Problem requirements: Could you give the listing again exactly, without its pictures?

Data block:
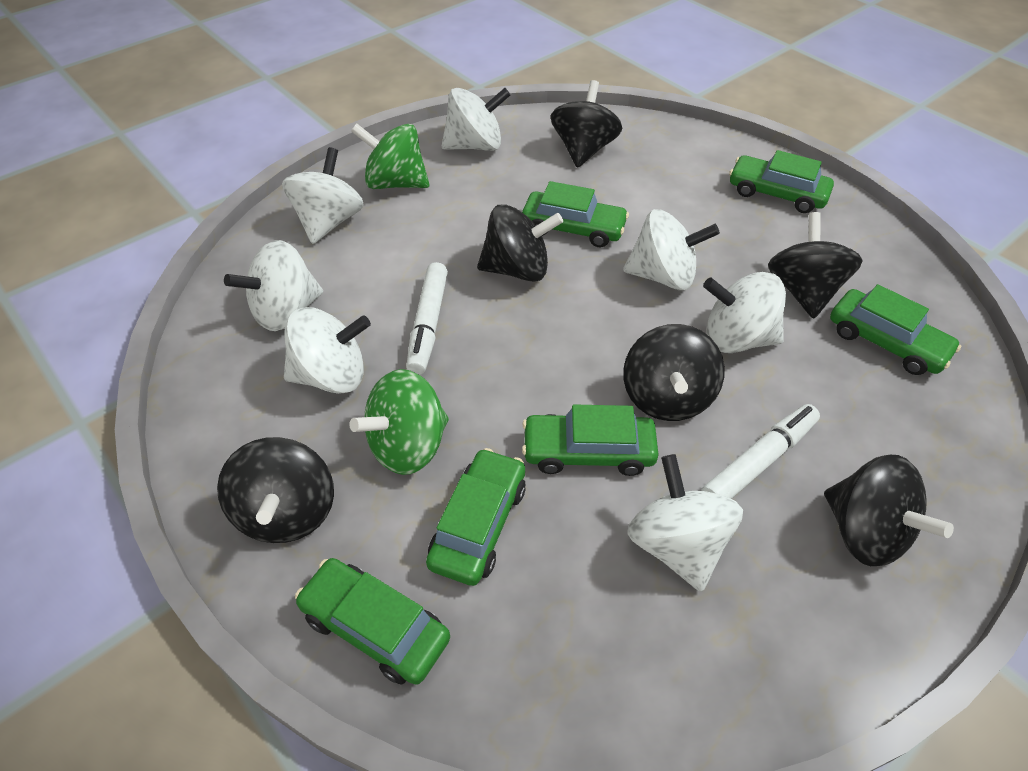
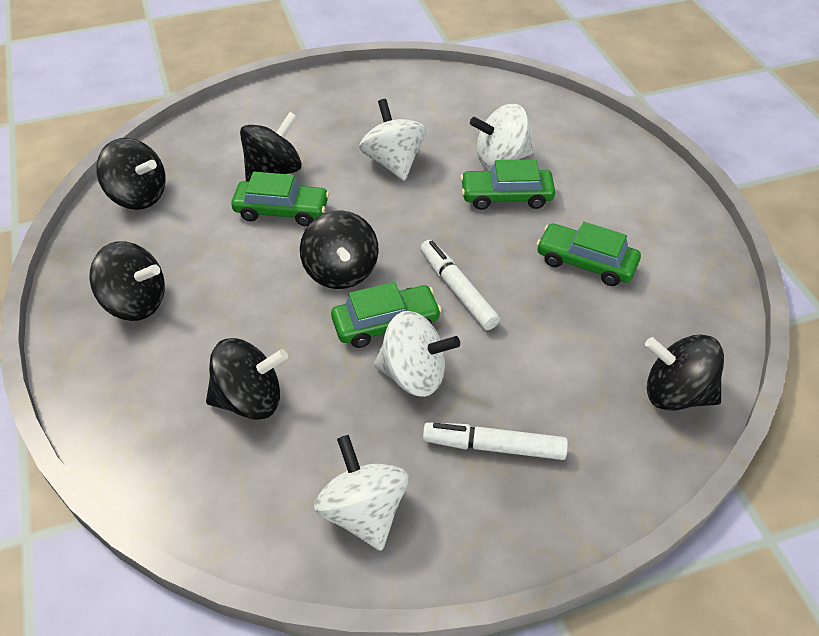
green car: 6 -> 4
green spinning top: 2 -> 0
white spinning top: 7 -> 4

Your response:
green car: 6 -> 4
green spinning top: 2 -> 0
white spinning top: 7 -> 4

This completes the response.